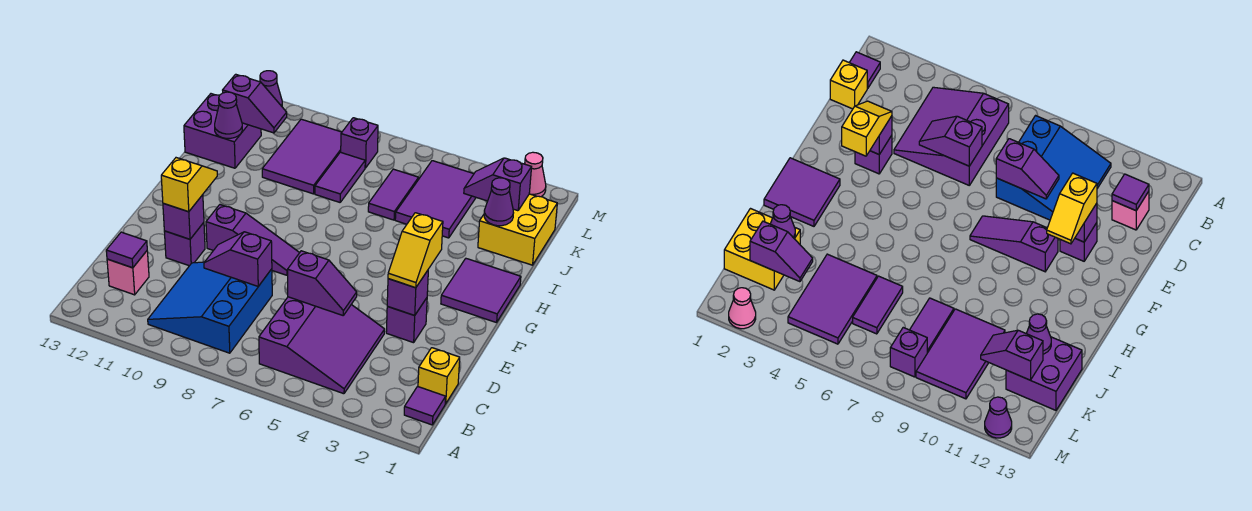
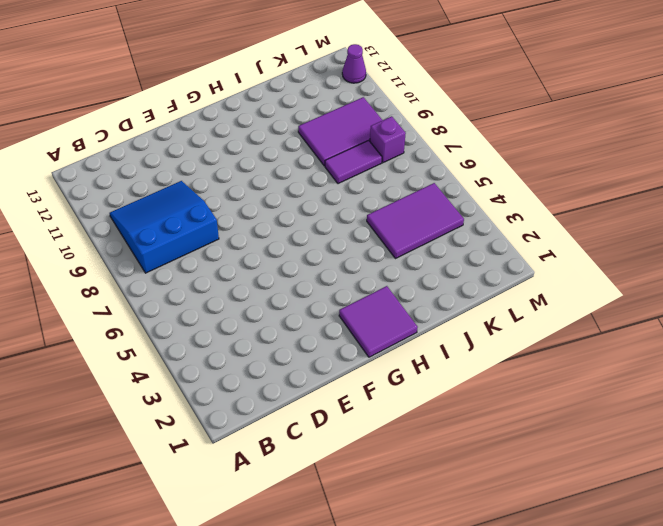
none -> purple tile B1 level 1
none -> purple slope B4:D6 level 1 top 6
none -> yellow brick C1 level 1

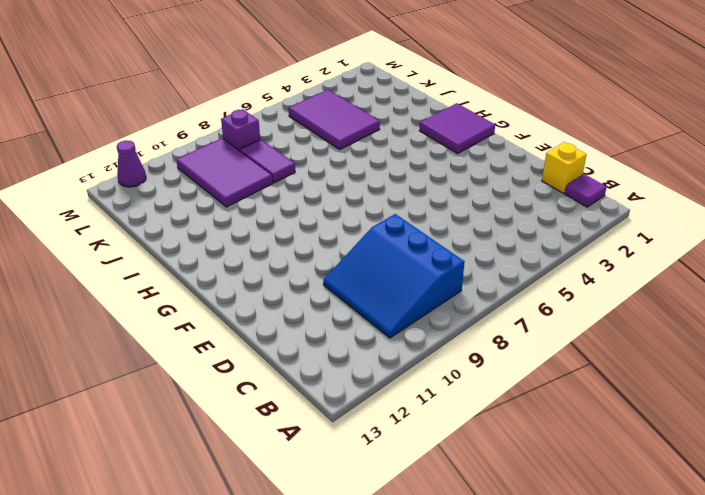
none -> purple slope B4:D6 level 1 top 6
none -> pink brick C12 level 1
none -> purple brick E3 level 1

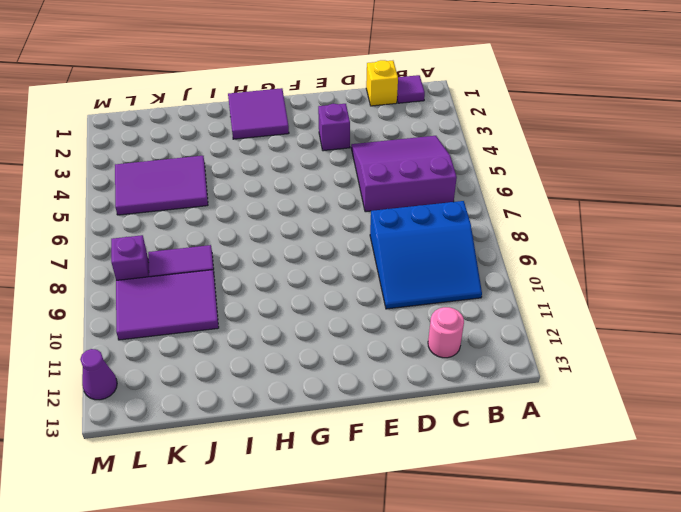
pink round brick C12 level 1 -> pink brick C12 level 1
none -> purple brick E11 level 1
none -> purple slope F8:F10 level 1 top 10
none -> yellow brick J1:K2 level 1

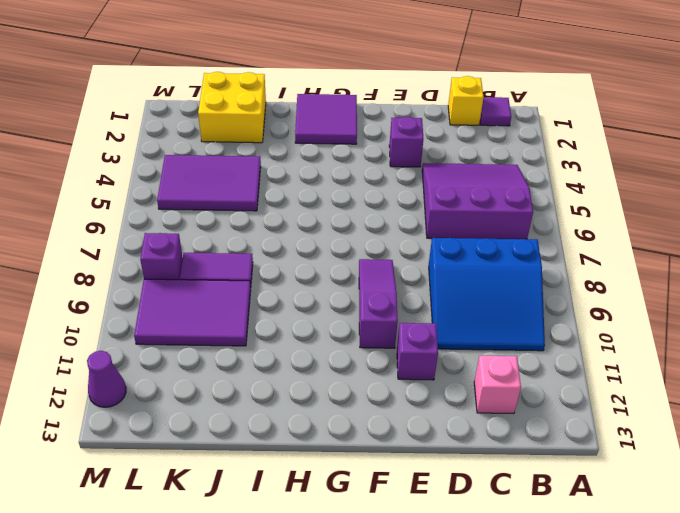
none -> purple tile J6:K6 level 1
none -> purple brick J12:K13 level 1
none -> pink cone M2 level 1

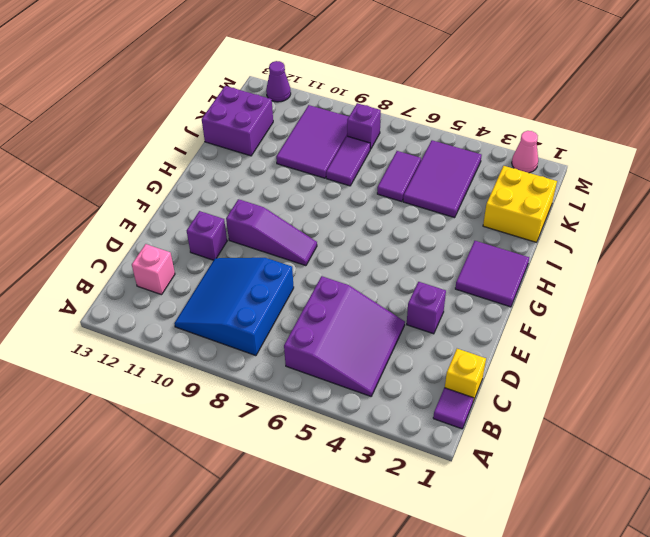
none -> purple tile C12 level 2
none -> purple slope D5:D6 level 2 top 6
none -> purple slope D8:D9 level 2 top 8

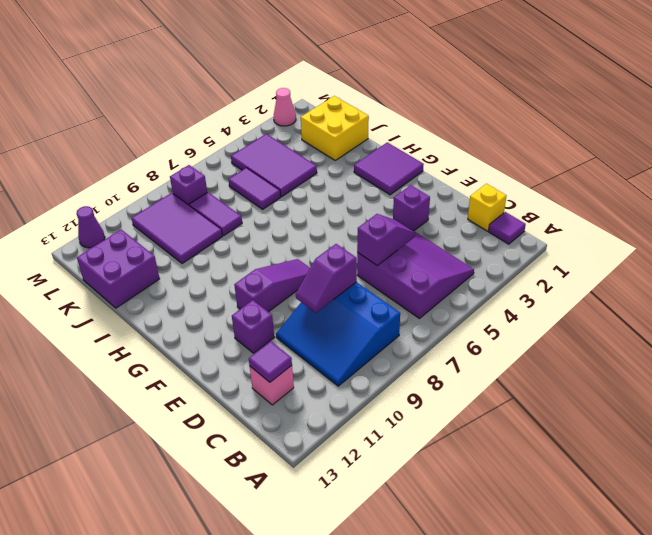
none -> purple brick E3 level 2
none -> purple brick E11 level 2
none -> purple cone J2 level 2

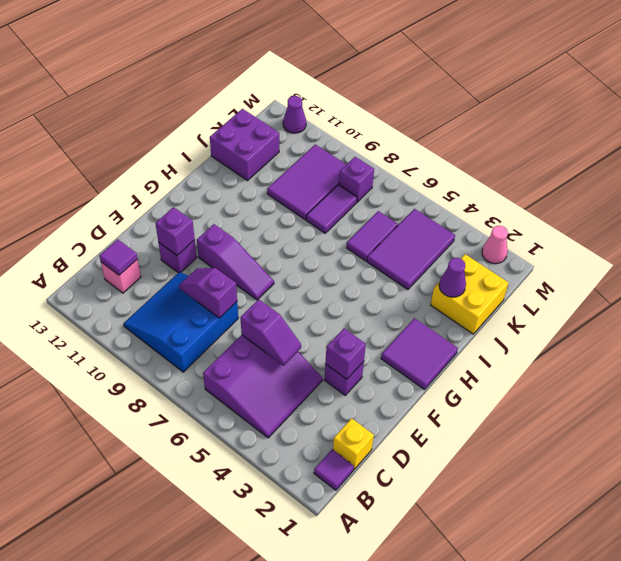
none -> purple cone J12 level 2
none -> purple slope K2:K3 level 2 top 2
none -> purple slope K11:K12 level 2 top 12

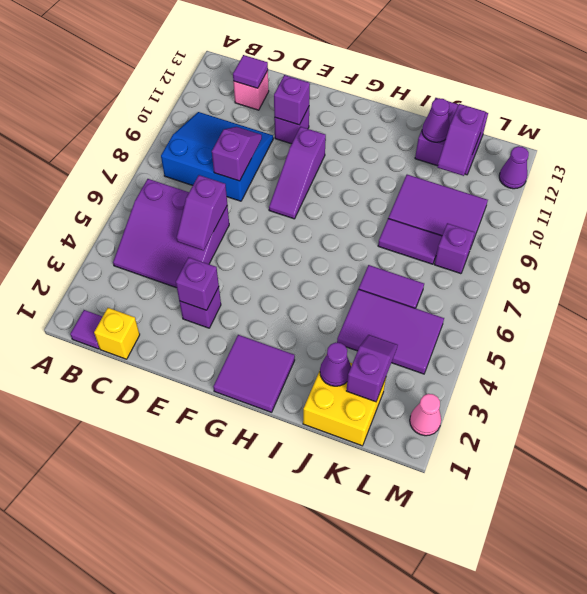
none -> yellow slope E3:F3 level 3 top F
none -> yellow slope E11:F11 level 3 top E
========================
**What you should do**
Find the lines above that include the string "yellow" and copy them.

**Task output**
none -> yellow brick C1 level 1
none -> yellow brick J1:K2 level 1
none -> yellow slope E3:F3 level 3 top F
none -> yellow slope E11:F11 level 3 top E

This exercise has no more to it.